Exercise requirements: From the line with "Find 'adipose tissue'." to the line with "Mask each instance", both included, repeat each line exactly and leave out the pictures.
────────────────────────────────────────
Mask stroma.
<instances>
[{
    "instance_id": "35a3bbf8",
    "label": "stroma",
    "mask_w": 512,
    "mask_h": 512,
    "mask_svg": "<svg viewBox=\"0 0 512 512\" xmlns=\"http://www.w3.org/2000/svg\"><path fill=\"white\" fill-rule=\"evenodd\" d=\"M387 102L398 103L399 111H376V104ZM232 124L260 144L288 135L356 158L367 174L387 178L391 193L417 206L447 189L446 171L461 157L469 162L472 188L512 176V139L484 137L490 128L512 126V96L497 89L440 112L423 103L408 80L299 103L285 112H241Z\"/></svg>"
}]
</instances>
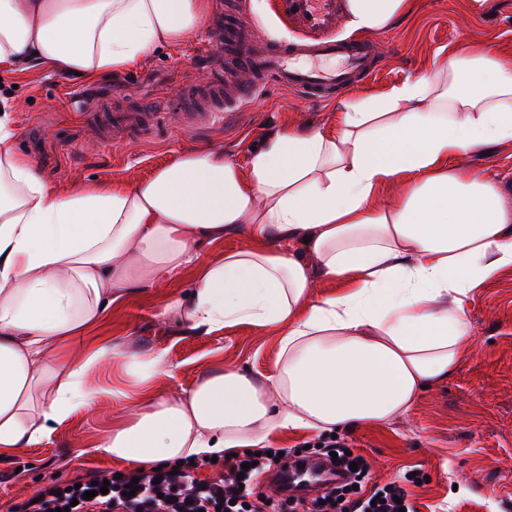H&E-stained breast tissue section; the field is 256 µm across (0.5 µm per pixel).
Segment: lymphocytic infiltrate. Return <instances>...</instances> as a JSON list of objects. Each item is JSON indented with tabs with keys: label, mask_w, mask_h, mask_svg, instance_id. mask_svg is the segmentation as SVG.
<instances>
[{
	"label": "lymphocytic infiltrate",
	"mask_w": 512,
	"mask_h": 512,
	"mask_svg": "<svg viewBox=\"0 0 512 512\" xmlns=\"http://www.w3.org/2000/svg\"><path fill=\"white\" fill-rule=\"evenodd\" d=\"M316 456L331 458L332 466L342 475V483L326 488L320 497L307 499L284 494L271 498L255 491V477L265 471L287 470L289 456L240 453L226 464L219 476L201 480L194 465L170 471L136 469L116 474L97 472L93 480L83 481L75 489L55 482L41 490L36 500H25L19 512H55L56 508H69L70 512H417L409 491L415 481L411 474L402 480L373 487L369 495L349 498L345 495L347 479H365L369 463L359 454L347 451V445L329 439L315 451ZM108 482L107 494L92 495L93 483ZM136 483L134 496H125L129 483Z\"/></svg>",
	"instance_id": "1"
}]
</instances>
────────────────────────────────────────
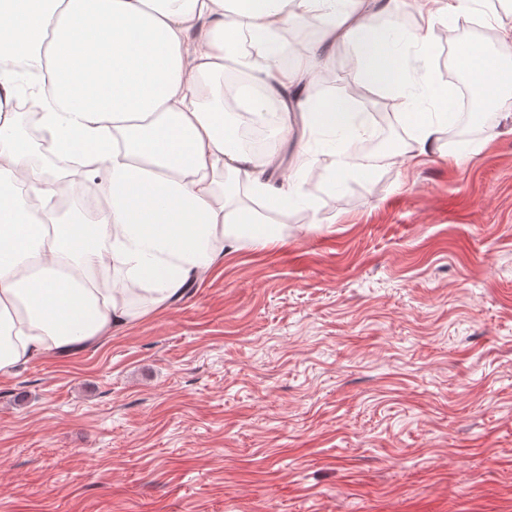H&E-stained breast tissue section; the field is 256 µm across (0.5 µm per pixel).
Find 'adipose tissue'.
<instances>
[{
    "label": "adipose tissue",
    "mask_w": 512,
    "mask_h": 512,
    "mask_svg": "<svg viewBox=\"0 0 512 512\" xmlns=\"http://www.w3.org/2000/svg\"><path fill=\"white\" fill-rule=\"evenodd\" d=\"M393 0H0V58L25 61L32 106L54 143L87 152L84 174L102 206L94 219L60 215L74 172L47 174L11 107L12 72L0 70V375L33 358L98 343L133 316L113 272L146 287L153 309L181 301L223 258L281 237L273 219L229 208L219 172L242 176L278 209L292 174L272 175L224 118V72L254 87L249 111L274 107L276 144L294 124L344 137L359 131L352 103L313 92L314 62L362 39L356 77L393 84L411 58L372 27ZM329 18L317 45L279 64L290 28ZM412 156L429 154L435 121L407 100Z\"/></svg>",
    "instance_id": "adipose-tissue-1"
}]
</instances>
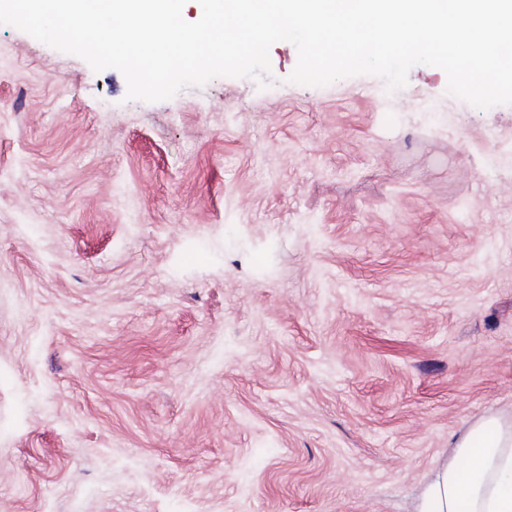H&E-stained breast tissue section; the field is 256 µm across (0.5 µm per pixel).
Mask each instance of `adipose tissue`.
────────────────────────────────────────
Written solution:
Find 'adipose tissue'.
<instances>
[{
    "label": "adipose tissue",
    "mask_w": 512,
    "mask_h": 512,
    "mask_svg": "<svg viewBox=\"0 0 512 512\" xmlns=\"http://www.w3.org/2000/svg\"><path fill=\"white\" fill-rule=\"evenodd\" d=\"M393 0H0V58L25 61L32 106L54 143L87 152L84 174L102 206L94 219L60 215L74 172L47 174L11 107L12 72L0 70V375L33 358L98 343L133 316L113 272L146 287L153 309L181 301L223 258L281 237L273 219L229 208L219 172L242 176L278 209L292 174L272 175L224 118V72L254 87L249 111L274 107L276 144L294 124L344 137L359 131L352 103L313 92L314 62L362 39L356 77L393 84L411 58L372 27ZM329 18L317 45L279 64L290 28ZM412 156L429 154L435 121L407 100Z\"/></svg>",
    "instance_id": "adipose-tissue-1"
}]
</instances>
H&E-stained breast tissue section; the field is 256 µm across (0.5 µm per pixel).
Mask each instance of `adipose tissue`.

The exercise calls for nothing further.